→ **What the exercise asks**
Write out again, exactly, the lines below starting at the one with "shifted: cone (brown)" and ending at the one with "repainted: hat (red)".

[Scene edit records]
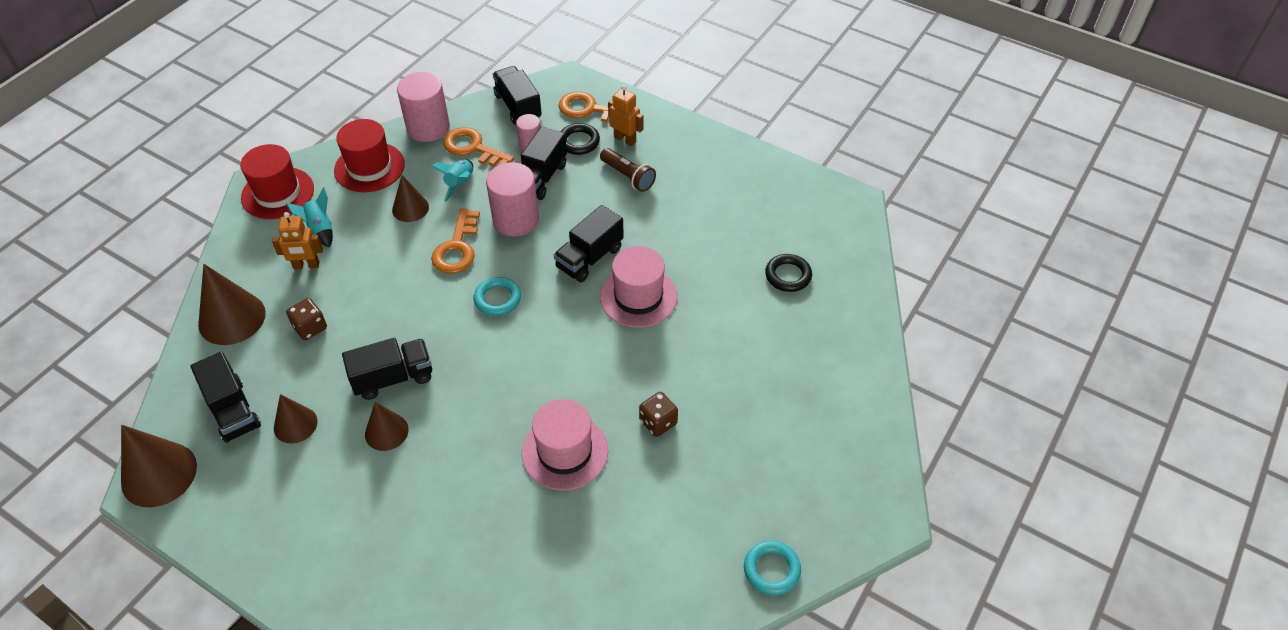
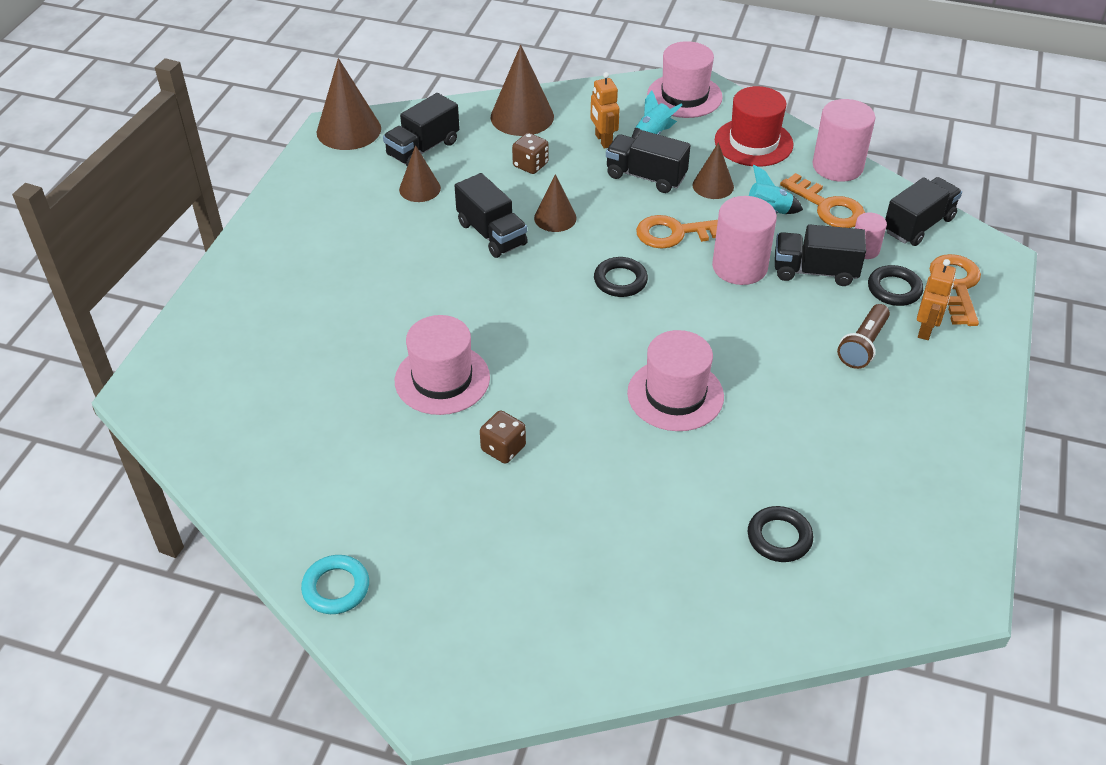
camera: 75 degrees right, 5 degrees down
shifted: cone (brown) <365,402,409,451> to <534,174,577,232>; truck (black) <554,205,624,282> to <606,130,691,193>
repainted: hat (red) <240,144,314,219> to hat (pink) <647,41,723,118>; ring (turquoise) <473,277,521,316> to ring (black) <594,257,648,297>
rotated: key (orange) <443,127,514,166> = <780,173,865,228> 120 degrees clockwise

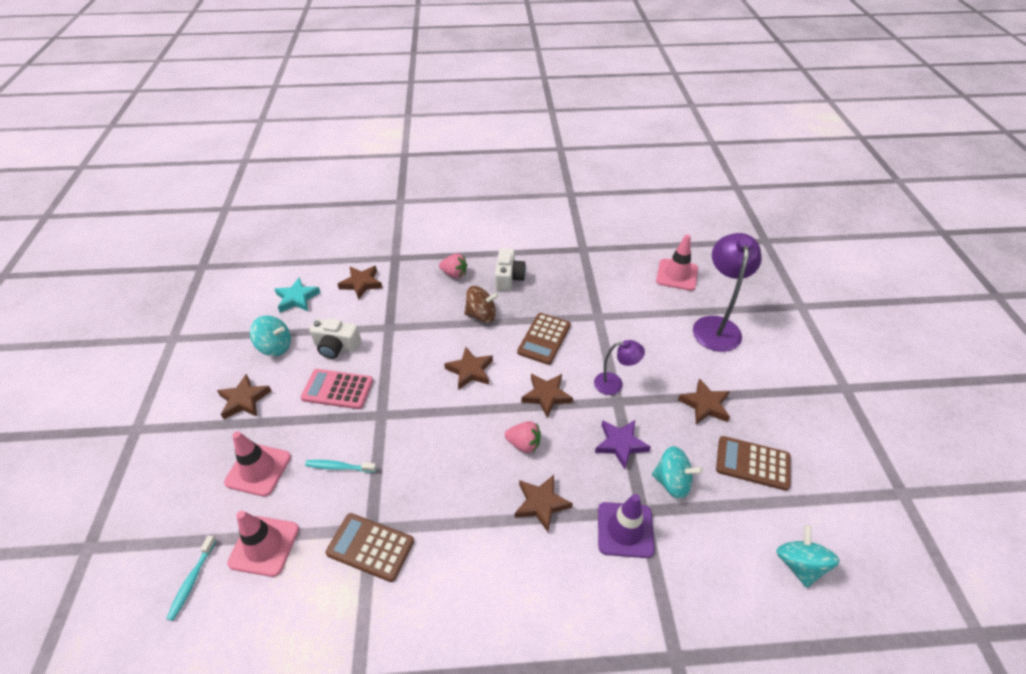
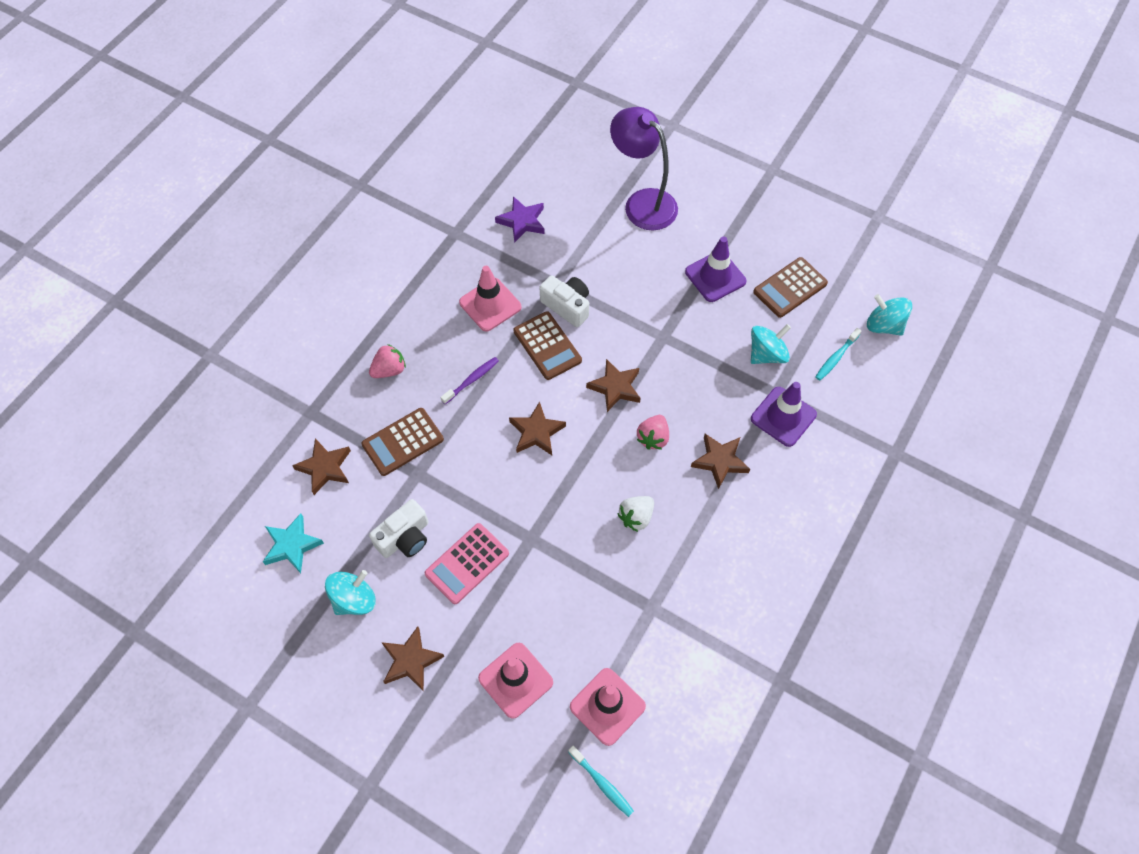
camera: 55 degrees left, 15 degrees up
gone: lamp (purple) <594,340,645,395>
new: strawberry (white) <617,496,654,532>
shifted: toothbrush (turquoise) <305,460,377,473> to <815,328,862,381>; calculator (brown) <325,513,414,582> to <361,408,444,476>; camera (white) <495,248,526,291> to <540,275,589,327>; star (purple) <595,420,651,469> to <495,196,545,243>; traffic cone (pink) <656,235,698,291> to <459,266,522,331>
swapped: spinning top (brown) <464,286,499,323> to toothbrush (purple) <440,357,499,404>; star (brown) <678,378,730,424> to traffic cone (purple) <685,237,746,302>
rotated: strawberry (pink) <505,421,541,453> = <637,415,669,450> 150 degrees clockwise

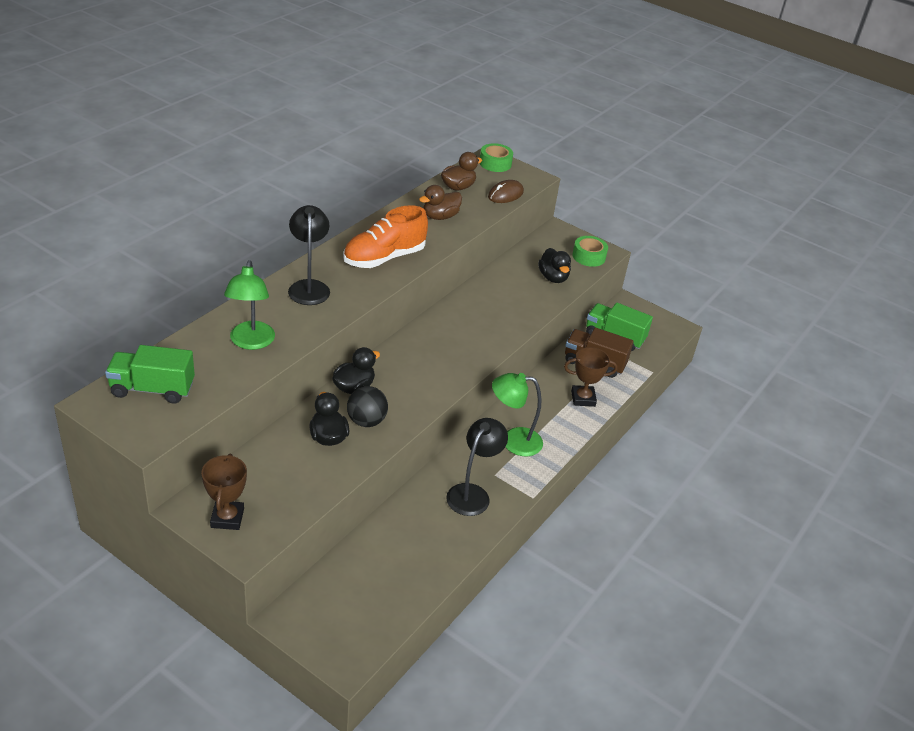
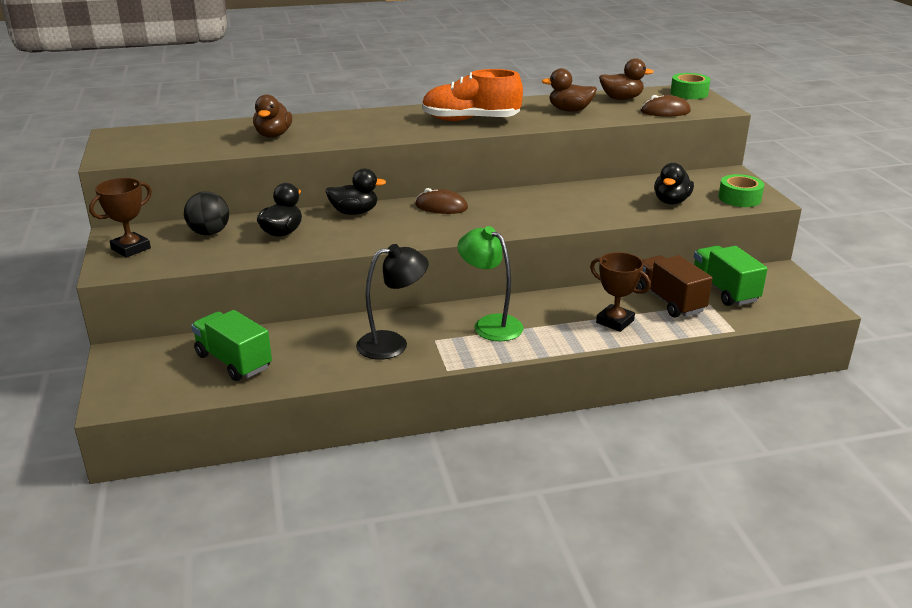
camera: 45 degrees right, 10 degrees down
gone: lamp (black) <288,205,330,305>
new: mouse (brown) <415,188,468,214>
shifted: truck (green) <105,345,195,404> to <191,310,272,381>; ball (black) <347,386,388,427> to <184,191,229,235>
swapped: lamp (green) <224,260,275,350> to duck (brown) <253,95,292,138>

→ **Answer for this exercise**
shifted: cone (brown) <365,402,409,451> to <534,174,577,232>; truck (black) <554,205,624,282> to <606,130,691,193>
repainted: hat (red) <240,144,314,219> to hat (pink) <647,41,723,118>; ring (turquoise) <473,277,521,316> to ring (black) <594,257,648,297>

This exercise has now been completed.